## Information provided:
---------------

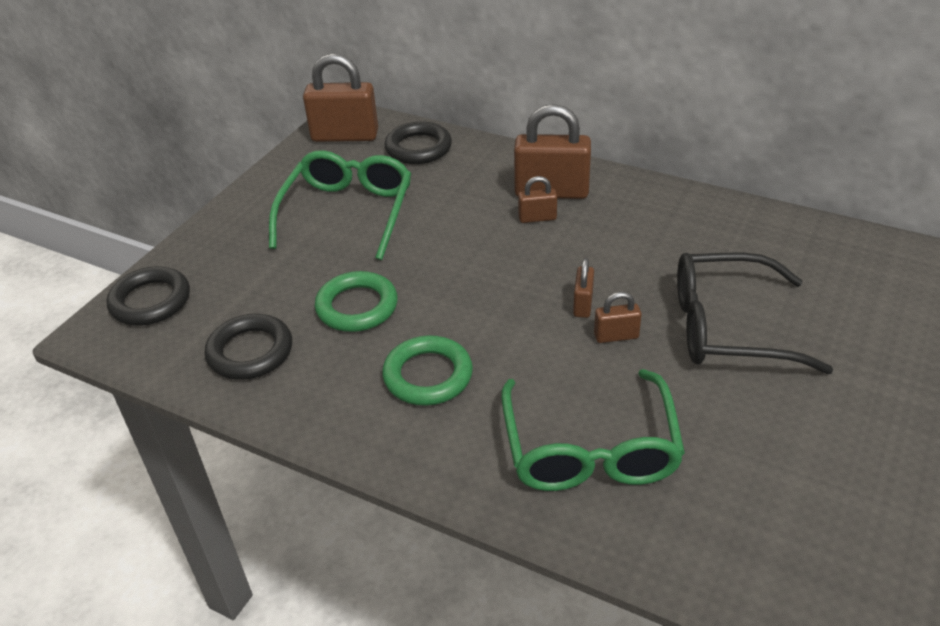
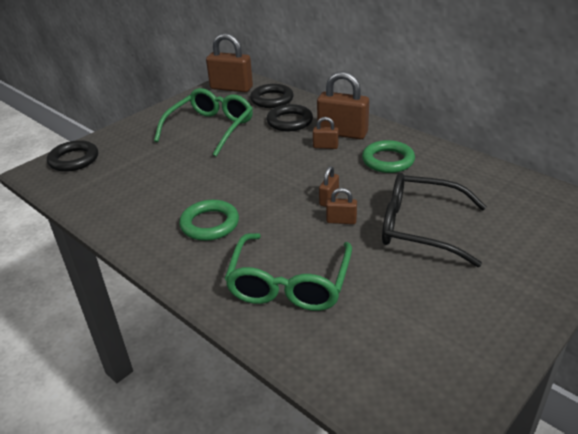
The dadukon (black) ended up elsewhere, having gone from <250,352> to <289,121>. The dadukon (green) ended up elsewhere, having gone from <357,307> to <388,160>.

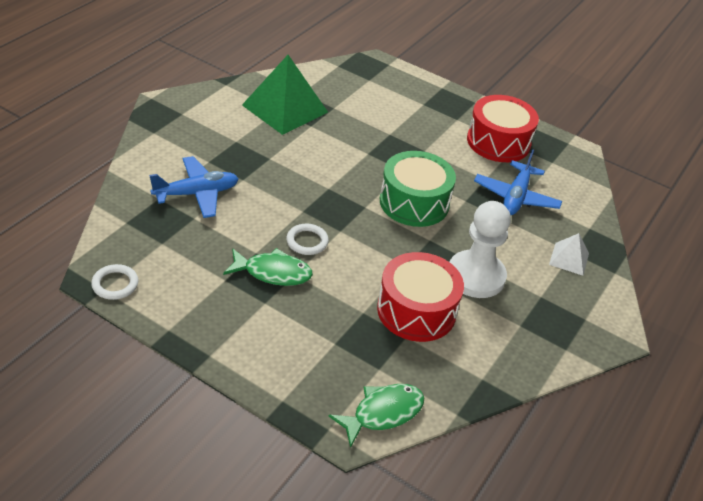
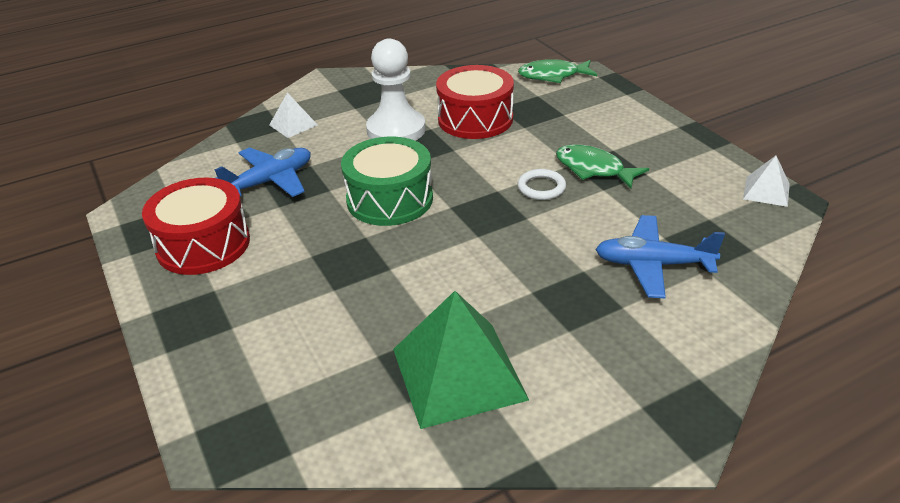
Where the dadukon (white) stood at <115,284>, the pumugi (white) came to stand at <766,191>.

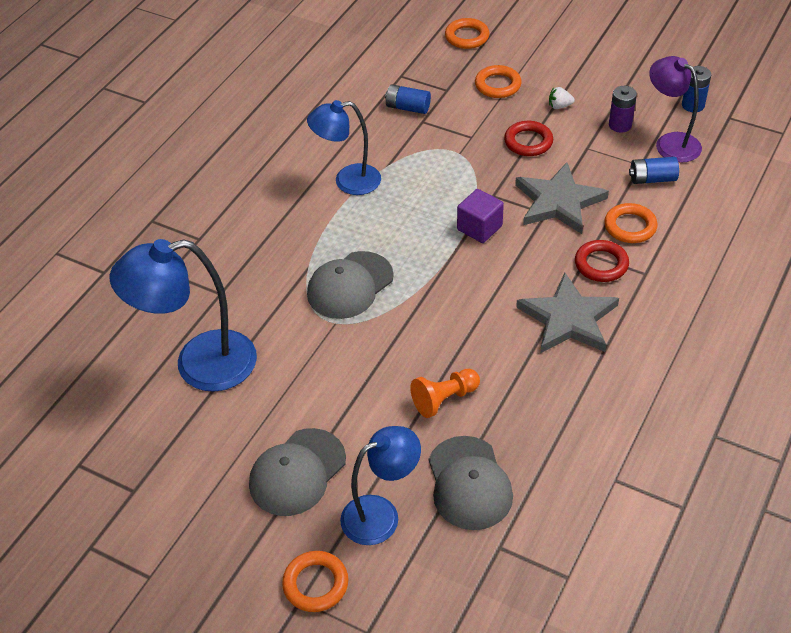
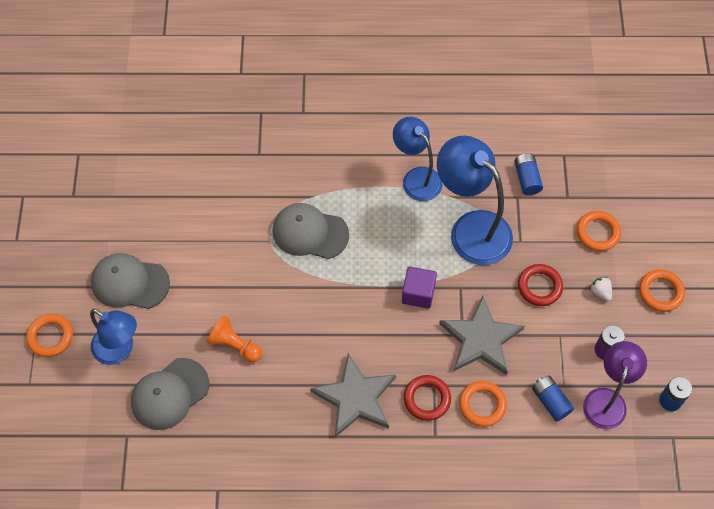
The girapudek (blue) ended up elsewhere, having gone from <199,365> to <471,228>. The dadukon (orange) ended up elsewhere, having gone from <467,37> to <660,292>.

---------------

Output all the material above exactly once more, leaving every picture out.

The dadukon (black) ended up elsewhere, having gone from <250,352> to <289,121>. The dadukon (green) ended up elsewhere, having gone from <357,307> to <388,160>.

Where the dadukon (white) stood at <115,284>, the pumugi (white) came to stand at <766,191>.

The girapudek (blue) ended up elsewhere, having gone from <199,365> to <471,228>. The dadukon (orange) ended up elsewhere, having gone from <467,37> to <660,292>.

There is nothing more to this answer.